(RECORDS SHOWN Opens)

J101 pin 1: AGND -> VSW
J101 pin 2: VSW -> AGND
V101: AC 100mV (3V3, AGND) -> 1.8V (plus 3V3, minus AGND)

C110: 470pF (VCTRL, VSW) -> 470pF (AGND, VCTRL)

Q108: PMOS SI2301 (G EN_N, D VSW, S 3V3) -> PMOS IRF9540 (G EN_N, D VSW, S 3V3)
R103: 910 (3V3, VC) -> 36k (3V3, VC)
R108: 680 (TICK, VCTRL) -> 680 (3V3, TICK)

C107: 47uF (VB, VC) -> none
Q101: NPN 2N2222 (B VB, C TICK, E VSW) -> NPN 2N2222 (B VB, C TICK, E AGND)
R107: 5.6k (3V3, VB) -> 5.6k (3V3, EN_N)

(RECORDS SHOWN Closes)
(RECORDS SHOWN Opens)

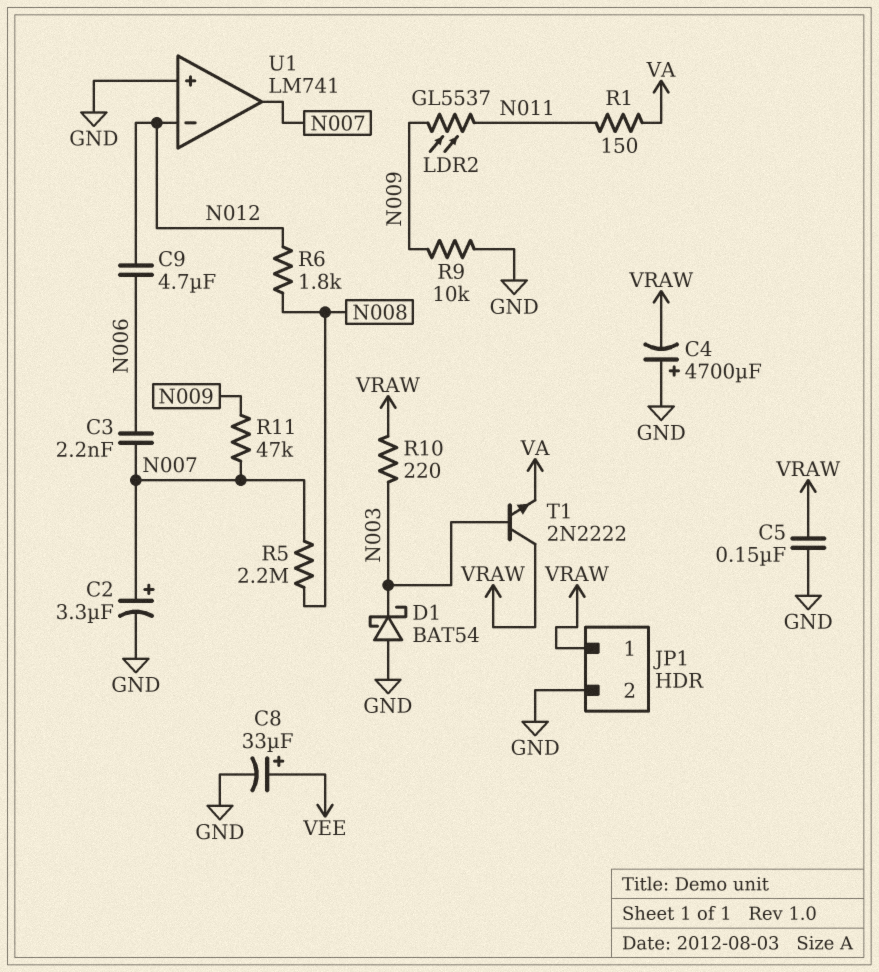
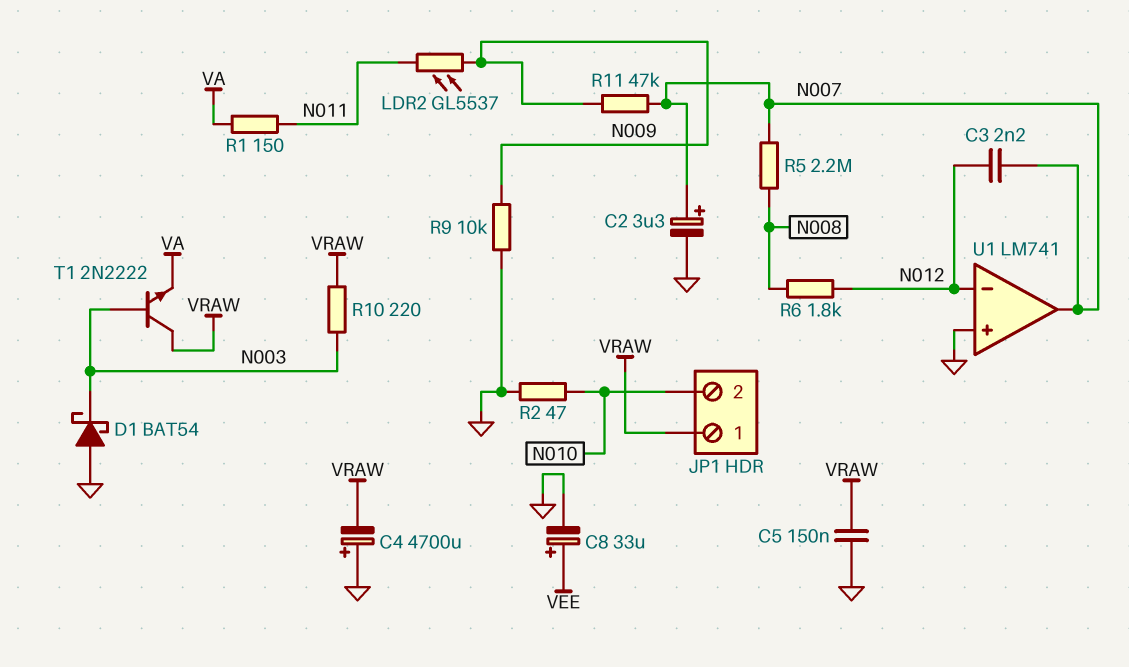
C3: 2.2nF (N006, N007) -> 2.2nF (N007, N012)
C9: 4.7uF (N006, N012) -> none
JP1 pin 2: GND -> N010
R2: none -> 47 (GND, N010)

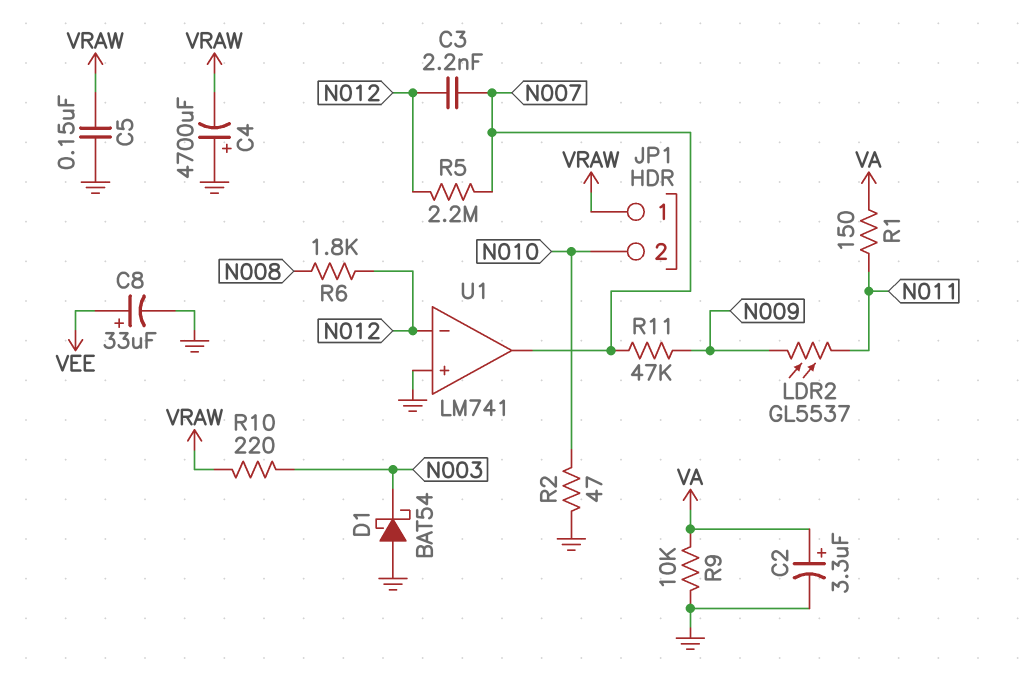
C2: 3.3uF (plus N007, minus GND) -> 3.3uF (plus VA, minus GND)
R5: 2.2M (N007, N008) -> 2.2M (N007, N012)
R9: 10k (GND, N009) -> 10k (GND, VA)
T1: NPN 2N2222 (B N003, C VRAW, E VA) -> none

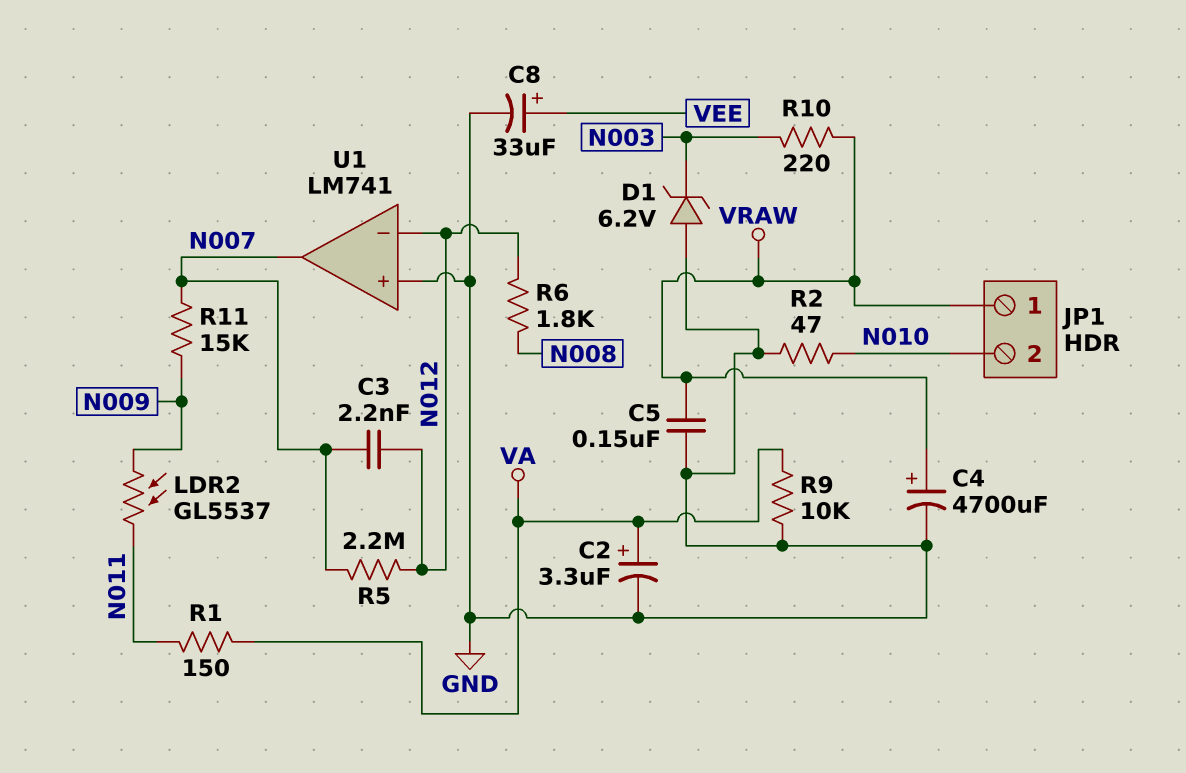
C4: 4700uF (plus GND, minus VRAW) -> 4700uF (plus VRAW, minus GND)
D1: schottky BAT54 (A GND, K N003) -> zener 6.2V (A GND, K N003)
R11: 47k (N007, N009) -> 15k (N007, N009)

(RECORDS SHOWN Closes)

## YOUR INSTRUCTIONS
Given the records above, restate word for word only the lines starting at the one with "J101 pin 2: VSW -> AGND" and ending at the one with "R103: 910 (3V3, VC) -> 36k (3V3, VC)".

## RESPONSE TO THIS EXERCISE
J101 pin 2: VSW -> AGND
V101: AC 100mV (3V3, AGND) -> 1.8V (plus 3V3, minus AGND)

C110: 470pF (VCTRL, VSW) -> 470pF (AGND, VCTRL)

Q108: PMOS SI2301 (G EN_N, D VSW, S 3V3) -> PMOS IRF9540 (G EN_N, D VSW, S 3V3)
R103: 910 (3V3, VC) -> 36k (3V3, VC)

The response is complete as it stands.